[Stored data entries]
Segment Open

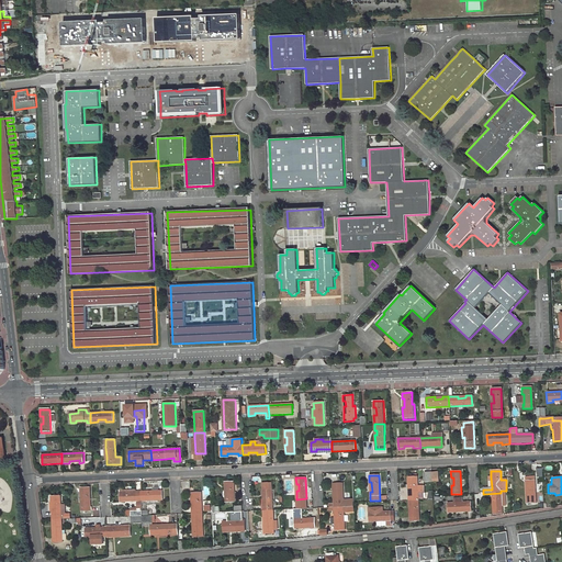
[(409,484),(409,492),(407,492),(407,501),(417,501),(417,489),(422,489),(420,483),(417,484),(417,478),(406,478),(407,484),(409,484)]
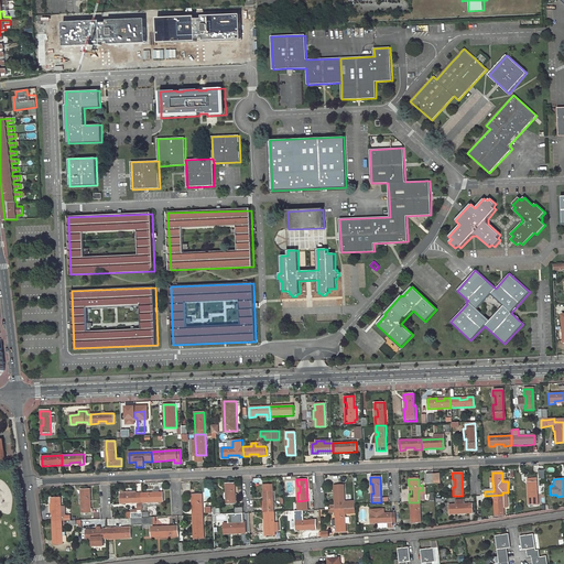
[(535,479),(527,479),(527,487),(529,487),(529,496),(527,496),(527,505),(537,505),(535,479)]
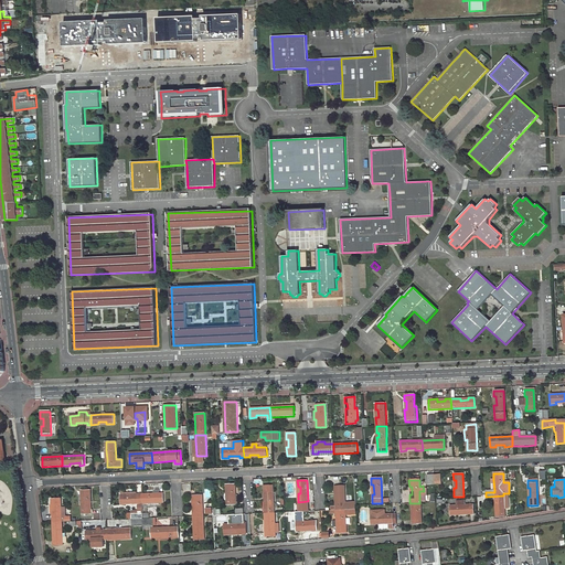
[(236,494),(236,483),(226,483),(226,490),(228,490),(228,501),(226,501),(226,504),(237,504),(236,497),(236,494)]
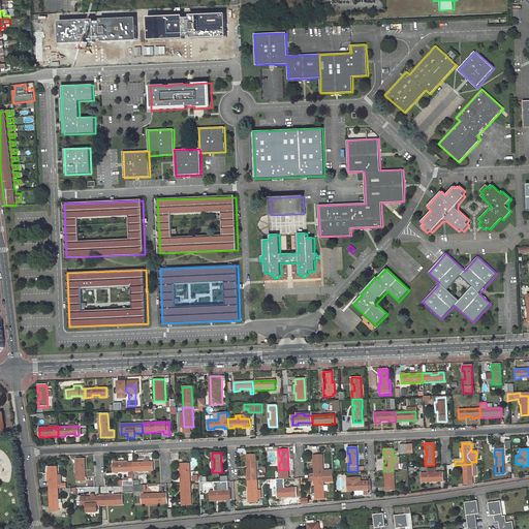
[(256,455),(247,455),(248,466),(250,466),(250,476),(248,476),(248,479),(257,479),(256,455)]
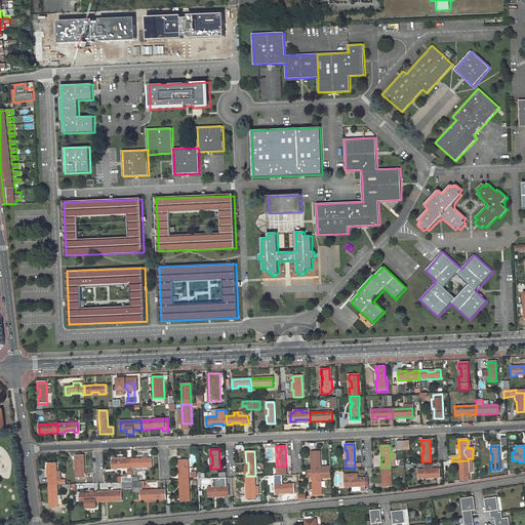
[(321,467),(320,451),(312,452),(312,470),(308,470),(308,474),(331,473),(330,467),(321,467)]
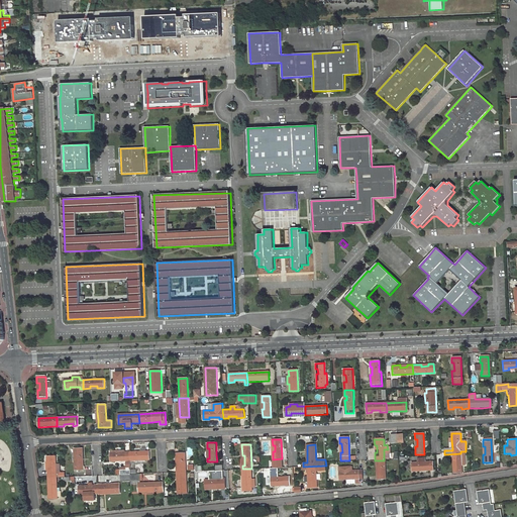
[(83,448),(74,448),(74,454),(76,454),(77,461),(75,461),(75,470),(84,470),(83,448)]
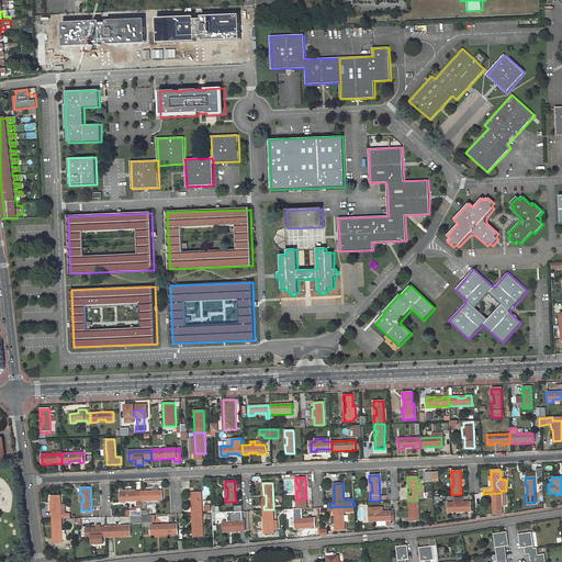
[(163,499),(163,490),(158,491),(154,491),(154,490),(153,490),(153,491),(142,491),(142,501),(147,501),(147,502),(158,502),(158,501),(163,499)]
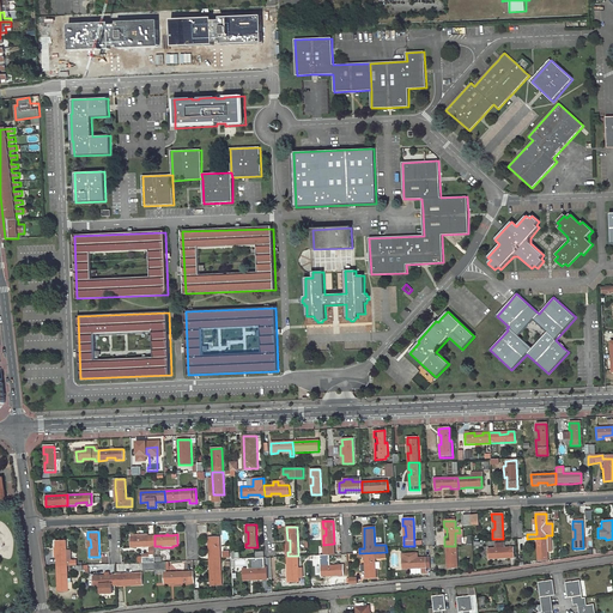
[(132,536),(131,536),(132,547),(138,547),(138,545),(140,545),(140,548),(151,548),(151,557),(155,557),(155,546),(155,535),(149,536),(132,536)]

Segment Closed

■ **JOB**
Only the text of the entries above, transcribed exactly, should be given; leave out pictures.

■ **YOUR RESPONSE**
[(409,484),(409,492),(407,492),(407,501),(417,501),(417,489),(422,489),(420,483),(417,484),(417,478),(406,478),(407,484),(409,484)]
[(535,479),(527,479),(527,487),(529,487),(529,496),(527,496),(527,505),(537,505),(535,479)]
[(236,494),(236,483),(226,483),(226,490),(228,490),(228,501),(226,501),(226,504),(237,504),(236,497),(236,494)]
[(256,455),(247,455),(248,466),(250,466),(250,476),(248,476),(248,479),(257,479),(256,455)]
[(321,467),(320,451),(312,452),(312,470),(308,470),(308,474),(331,473),(330,467),(321,467)]
[(83,448),(74,448),(74,454),(76,454),(77,461),(75,461),(75,470),(84,470),(83,448)]
[(163,499),(163,490),(158,491),(154,491),(154,490),(153,490),(153,491),(142,491),(142,501),(147,501),(147,502),(158,502),(158,501),(163,499)]
[(132,536),(131,536),(132,547),(138,547),(138,545),(140,545),(140,548),(151,548),(151,557),(155,557),(155,546),(155,535),(149,536),(132,536)]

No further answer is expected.